[WHAT THIS TASK INVOLVES] Lines before the one containing "C13: 1.5uF (plus" are left out; copy that line and every later line through the end of the data exactly.

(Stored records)

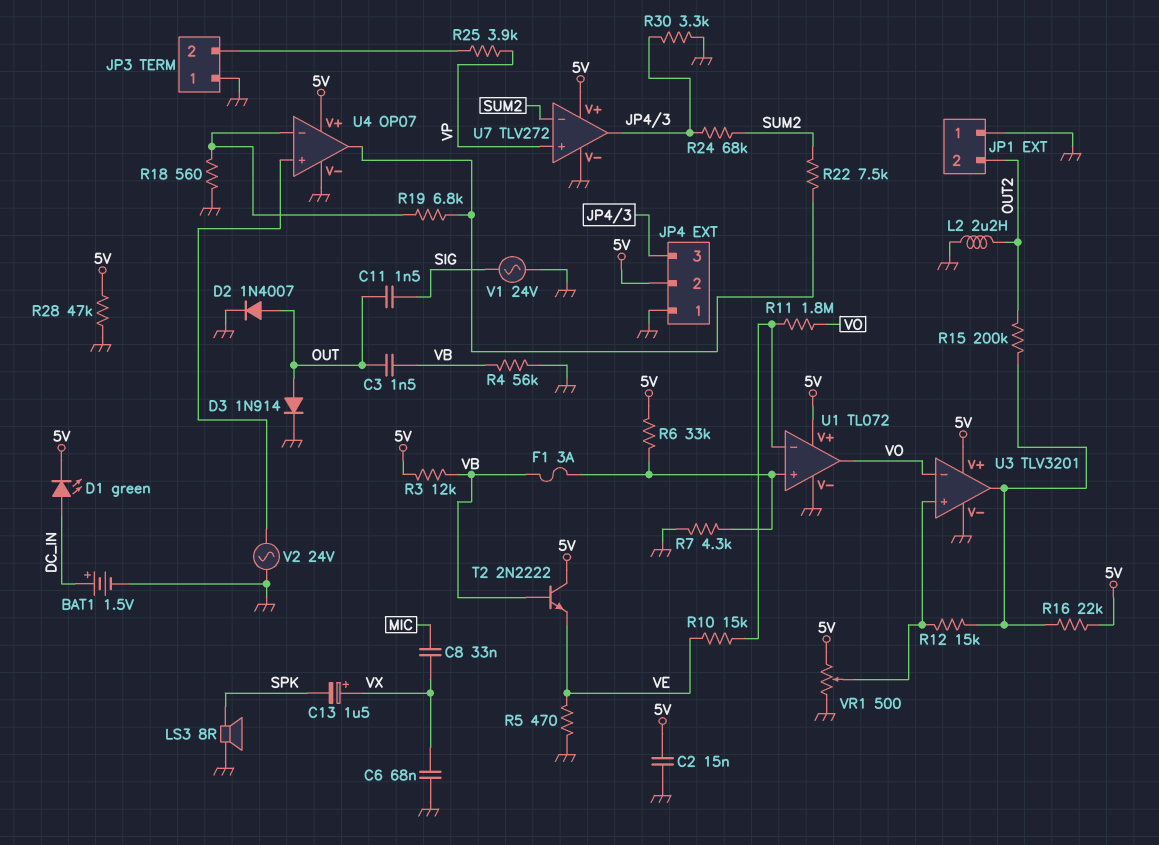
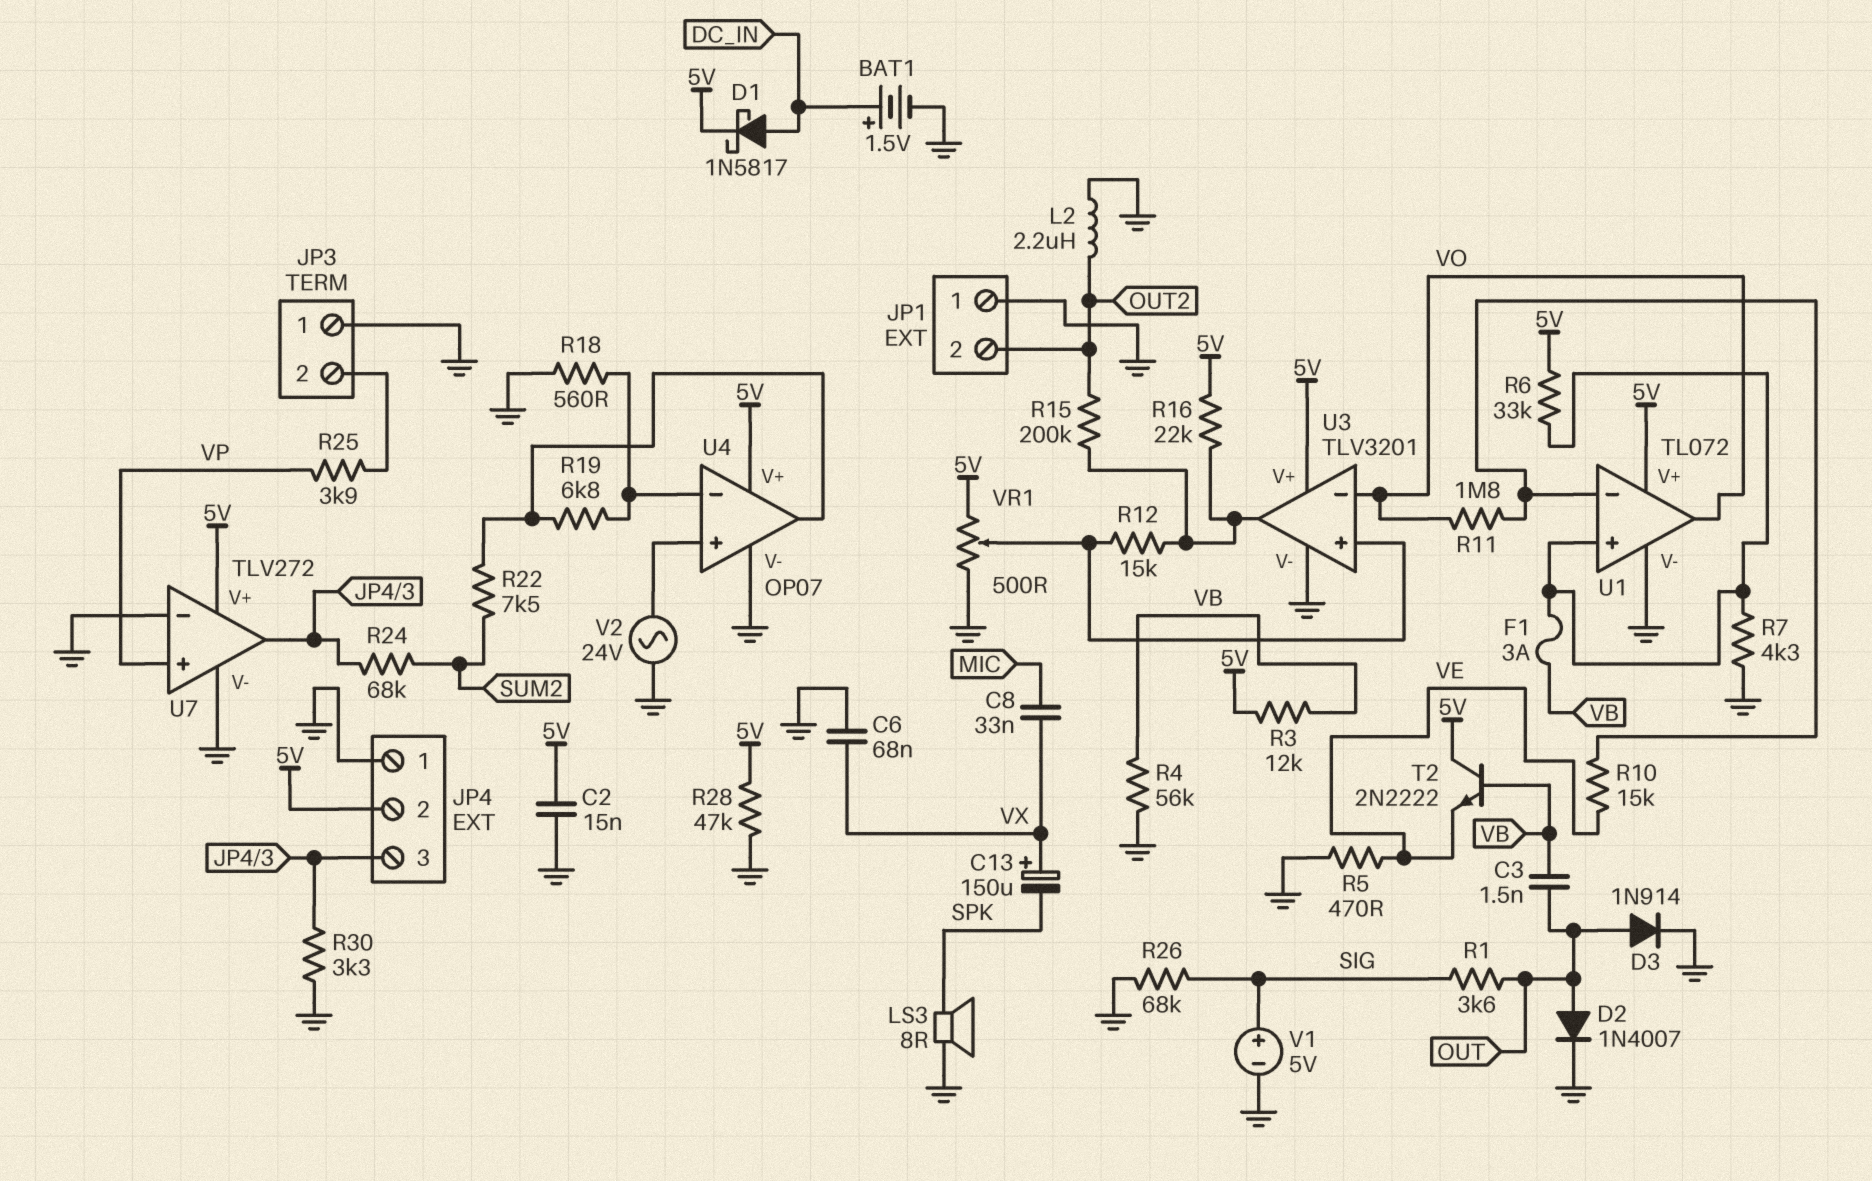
C11: 1.5nF (OUT, SIG) -> none
C13: 1.5uF (plus VX, minus SPK) -> 150uF (plus VX, minus SPK)
D1: LED green (A DC_IN, K 5V) -> schottky 1N5817 (A DC_IN, K 5V)
R1: none -> 3.6k (OUT, SIG)
R26: none -> 68k (GND, SIG)
U7 pin in-: SUM2 -> GND
V1: AC 24V (GND, SIG) -> 5V (plus SIG, minus GND)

[TASK OUTPUT]
C13: 1.5uF (plus VX, minus SPK) -> 150uF (plus VX, minus SPK)
D1: LED green (A DC_IN, K 5V) -> schottky 1N5817 (A DC_IN, K 5V)
R1: none -> 3.6k (OUT, SIG)
R26: none -> 68k (GND, SIG)
U7 pin in-: SUM2 -> GND
V1: AC 24V (GND, SIG) -> 5V (plus SIG, minus GND)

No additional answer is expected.